◆ WORK REQUEST ◆
Of the records that follow, copy only the lines from the line containing "grey pot: 7 -> 9" to the line containing "green stacking toy: 2 -> 3", both included, exactly as written.

□ □ □ □ □

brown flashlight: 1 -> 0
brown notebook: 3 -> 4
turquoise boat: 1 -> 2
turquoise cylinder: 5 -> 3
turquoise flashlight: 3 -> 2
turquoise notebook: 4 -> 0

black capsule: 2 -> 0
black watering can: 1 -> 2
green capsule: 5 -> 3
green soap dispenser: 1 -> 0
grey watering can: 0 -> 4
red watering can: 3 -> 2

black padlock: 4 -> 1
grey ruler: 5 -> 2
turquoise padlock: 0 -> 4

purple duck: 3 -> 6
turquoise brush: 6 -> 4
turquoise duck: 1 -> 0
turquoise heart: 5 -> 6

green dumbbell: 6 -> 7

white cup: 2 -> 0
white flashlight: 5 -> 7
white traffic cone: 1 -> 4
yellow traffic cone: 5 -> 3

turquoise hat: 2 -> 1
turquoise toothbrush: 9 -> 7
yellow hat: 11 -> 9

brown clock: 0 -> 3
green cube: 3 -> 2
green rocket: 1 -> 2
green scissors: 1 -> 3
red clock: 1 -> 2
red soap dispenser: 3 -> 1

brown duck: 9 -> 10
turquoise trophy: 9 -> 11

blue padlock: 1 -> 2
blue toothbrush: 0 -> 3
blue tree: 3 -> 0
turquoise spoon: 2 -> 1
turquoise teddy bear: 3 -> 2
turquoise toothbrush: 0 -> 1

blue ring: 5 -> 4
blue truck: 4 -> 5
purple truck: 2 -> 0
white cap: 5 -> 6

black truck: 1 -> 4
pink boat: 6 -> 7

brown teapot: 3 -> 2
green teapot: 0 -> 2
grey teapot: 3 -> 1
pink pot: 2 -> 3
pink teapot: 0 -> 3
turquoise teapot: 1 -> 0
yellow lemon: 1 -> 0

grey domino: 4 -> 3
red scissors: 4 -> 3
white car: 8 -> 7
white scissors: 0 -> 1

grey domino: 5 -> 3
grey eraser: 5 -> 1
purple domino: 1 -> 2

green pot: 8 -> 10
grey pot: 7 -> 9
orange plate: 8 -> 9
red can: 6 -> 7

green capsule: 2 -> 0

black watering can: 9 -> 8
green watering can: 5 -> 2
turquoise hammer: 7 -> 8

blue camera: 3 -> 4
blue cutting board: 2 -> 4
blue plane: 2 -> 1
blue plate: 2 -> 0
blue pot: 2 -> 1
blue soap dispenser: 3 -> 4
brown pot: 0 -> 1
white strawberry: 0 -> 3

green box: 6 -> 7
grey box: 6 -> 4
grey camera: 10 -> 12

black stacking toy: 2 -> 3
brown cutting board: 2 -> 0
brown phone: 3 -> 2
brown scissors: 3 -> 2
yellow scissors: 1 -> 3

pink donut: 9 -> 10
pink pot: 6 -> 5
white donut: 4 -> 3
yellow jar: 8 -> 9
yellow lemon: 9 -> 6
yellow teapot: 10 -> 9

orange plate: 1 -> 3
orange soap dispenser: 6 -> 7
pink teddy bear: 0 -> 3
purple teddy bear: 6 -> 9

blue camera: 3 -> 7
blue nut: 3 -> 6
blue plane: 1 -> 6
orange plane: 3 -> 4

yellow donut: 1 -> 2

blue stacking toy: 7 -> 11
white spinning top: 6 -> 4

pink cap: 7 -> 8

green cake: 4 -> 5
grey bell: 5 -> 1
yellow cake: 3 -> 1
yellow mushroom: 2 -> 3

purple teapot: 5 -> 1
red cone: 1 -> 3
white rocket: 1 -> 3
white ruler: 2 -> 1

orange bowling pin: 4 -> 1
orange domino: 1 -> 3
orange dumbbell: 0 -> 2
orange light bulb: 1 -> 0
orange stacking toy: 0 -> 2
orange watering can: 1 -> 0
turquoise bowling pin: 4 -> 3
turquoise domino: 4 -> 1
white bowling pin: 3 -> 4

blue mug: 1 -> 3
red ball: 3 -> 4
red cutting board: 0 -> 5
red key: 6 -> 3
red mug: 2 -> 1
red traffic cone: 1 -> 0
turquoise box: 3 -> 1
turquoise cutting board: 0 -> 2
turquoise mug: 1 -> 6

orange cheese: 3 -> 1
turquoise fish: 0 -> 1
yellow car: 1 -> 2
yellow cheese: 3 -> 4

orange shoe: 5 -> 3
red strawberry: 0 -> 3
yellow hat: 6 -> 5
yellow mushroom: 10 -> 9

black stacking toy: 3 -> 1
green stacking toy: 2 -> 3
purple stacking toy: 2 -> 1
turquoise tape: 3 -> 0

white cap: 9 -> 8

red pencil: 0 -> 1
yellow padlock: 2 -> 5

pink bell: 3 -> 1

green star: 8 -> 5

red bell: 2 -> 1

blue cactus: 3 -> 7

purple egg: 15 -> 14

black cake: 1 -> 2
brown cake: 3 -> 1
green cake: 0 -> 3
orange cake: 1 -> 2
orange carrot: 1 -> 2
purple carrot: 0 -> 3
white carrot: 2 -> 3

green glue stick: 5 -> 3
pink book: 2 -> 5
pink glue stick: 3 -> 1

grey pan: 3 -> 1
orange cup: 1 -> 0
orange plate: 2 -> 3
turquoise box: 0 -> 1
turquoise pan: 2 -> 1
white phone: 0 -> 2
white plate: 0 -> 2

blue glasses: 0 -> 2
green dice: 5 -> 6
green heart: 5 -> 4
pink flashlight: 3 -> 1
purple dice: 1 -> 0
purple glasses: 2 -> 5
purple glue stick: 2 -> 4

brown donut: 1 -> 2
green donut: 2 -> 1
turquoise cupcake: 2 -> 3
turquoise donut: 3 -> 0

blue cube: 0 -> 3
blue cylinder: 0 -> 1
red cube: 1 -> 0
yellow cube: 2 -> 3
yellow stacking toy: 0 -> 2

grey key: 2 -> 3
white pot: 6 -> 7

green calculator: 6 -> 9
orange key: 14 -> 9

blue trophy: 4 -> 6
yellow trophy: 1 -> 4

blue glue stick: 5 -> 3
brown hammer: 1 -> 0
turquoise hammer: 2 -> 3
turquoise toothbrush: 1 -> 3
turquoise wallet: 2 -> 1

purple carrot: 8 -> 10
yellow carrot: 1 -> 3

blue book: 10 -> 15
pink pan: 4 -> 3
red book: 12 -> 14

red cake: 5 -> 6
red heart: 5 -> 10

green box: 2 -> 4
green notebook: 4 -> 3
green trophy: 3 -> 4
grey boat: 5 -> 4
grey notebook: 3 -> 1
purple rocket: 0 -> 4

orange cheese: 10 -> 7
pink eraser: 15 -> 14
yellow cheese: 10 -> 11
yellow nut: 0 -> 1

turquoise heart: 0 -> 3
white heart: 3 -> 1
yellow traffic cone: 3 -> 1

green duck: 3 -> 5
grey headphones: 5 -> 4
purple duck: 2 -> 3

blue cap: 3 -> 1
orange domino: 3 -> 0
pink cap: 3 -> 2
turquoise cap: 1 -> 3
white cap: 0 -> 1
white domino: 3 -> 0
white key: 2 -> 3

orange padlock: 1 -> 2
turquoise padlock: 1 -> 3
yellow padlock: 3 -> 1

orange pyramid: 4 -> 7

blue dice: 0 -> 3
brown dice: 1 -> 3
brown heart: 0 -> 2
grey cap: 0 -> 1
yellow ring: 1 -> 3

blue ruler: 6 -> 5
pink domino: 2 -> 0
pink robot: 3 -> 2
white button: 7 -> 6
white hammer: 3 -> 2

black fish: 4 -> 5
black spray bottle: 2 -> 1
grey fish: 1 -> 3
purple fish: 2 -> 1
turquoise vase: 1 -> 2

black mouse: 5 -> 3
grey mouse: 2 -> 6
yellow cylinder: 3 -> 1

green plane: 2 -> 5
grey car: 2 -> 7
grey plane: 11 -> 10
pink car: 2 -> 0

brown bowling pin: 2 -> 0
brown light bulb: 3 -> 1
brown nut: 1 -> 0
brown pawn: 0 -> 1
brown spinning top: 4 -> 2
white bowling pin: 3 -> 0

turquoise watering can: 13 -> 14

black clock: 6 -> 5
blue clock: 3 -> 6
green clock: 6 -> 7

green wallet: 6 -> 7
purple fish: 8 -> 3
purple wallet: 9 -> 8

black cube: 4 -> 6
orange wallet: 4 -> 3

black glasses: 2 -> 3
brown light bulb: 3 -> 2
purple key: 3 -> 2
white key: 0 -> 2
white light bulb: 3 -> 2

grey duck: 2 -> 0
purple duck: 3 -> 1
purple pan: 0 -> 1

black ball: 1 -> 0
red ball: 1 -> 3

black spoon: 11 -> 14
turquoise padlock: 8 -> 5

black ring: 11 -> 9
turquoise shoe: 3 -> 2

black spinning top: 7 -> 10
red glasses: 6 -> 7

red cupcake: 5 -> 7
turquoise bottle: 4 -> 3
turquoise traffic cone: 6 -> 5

□ □ □ □ □

◆ TASK RESPONSE ◆
grey pot: 7 -> 9
orange plate: 8 -> 9
red can: 6 -> 7

green capsule: 2 -> 0

black watering can: 9 -> 8
green watering can: 5 -> 2
turquoise hammer: 7 -> 8

blue camera: 3 -> 4
blue cutting board: 2 -> 4
blue plane: 2 -> 1
blue plate: 2 -> 0
blue pot: 2 -> 1
blue soap dispenser: 3 -> 4
brown pot: 0 -> 1
white strawberry: 0 -> 3

green box: 6 -> 7
grey box: 6 -> 4
grey camera: 10 -> 12

black stacking toy: 2 -> 3
brown cutting board: 2 -> 0
brown phone: 3 -> 2
brown scissors: 3 -> 2
yellow scissors: 1 -> 3

pink donut: 9 -> 10
pink pot: 6 -> 5
white donut: 4 -> 3
yellow jar: 8 -> 9
yellow lemon: 9 -> 6
yellow teapot: 10 -> 9

orange plate: 1 -> 3
orange soap dispenser: 6 -> 7
pink teddy bear: 0 -> 3
purple teddy bear: 6 -> 9

blue camera: 3 -> 7
blue nut: 3 -> 6
blue plane: 1 -> 6
orange plane: 3 -> 4

yellow donut: 1 -> 2

blue stacking toy: 7 -> 11
white spinning top: 6 -> 4

pink cap: 7 -> 8

green cake: 4 -> 5
grey bell: 5 -> 1
yellow cake: 3 -> 1
yellow mushroom: 2 -> 3

purple teapot: 5 -> 1
red cone: 1 -> 3
white rocket: 1 -> 3
white ruler: 2 -> 1

orange bowling pin: 4 -> 1
orange domino: 1 -> 3
orange dumbbell: 0 -> 2
orange light bulb: 1 -> 0
orange stacking toy: 0 -> 2
orange watering can: 1 -> 0
turquoise bowling pin: 4 -> 3
turquoise domino: 4 -> 1
white bowling pin: 3 -> 4

blue mug: 1 -> 3
red ball: 3 -> 4
red cutting board: 0 -> 5
red key: 6 -> 3
red mug: 2 -> 1
red traffic cone: 1 -> 0
turquoise box: 3 -> 1
turquoise cutting board: 0 -> 2
turquoise mug: 1 -> 6

orange cheese: 3 -> 1
turquoise fish: 0 -> 1
yellow car: 1 -> 2
yellow cheese: 3 -> 4

orange shoe: 5 -> 3
red strawberry: 0 -> 3
yellow hat: 6 -> 5
yellow mushroom: 10 -> 9

black stacking toy: 3 -> 1
green stacking toy: 2 -> 3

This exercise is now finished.